What to produce – Working down the material below, reproduce exactly every line from the one containing "brown slope P2:R3" to the last line, and only those.

——————

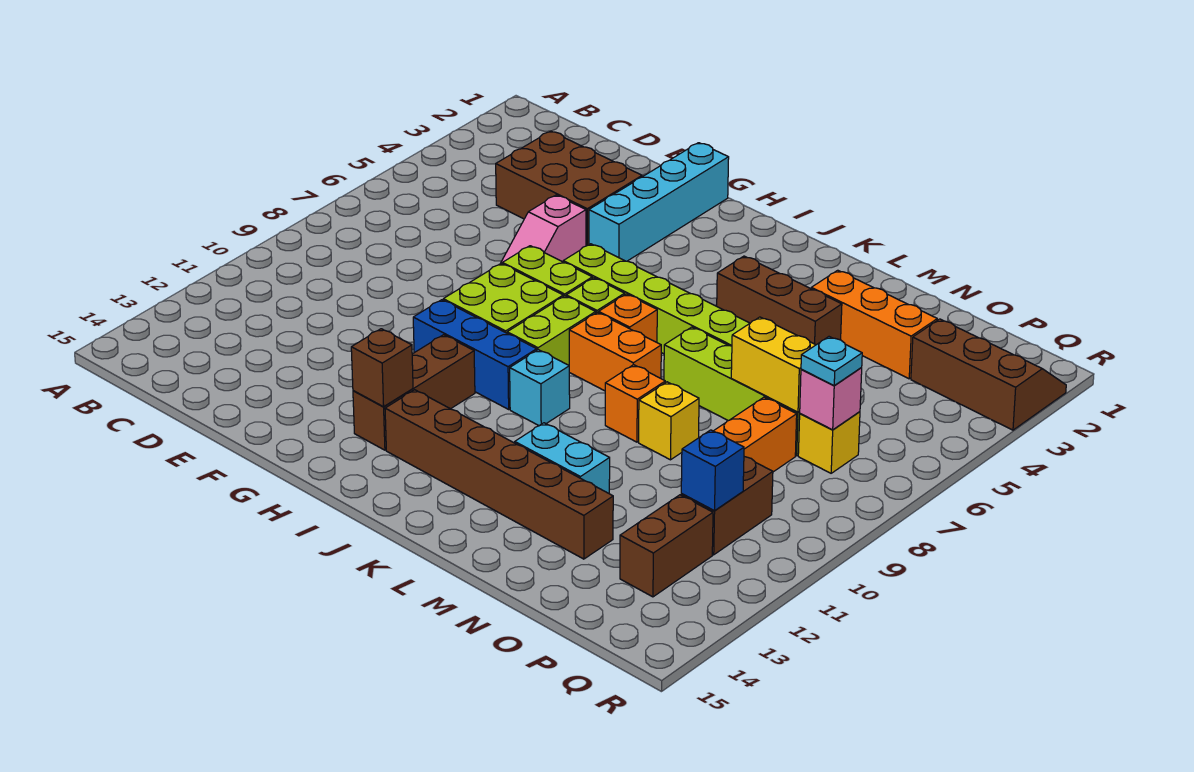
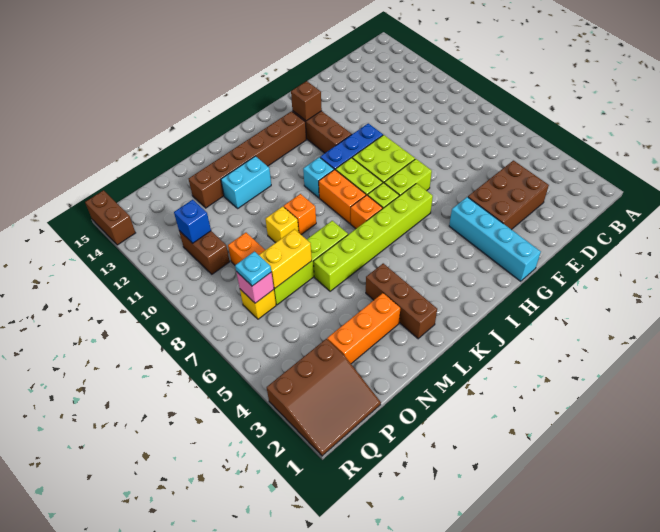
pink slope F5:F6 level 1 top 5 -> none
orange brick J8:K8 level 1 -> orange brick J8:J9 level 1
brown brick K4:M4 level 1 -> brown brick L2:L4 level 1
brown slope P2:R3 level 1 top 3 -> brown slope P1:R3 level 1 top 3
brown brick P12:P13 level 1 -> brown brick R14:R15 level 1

——————

Output for this task –
brown slope P2:R3 level 1 top 3 -> brown slope P1:R3 level 1 top 3
brown brick P12:P13 level 1 -> brown brick R14:R15 level 1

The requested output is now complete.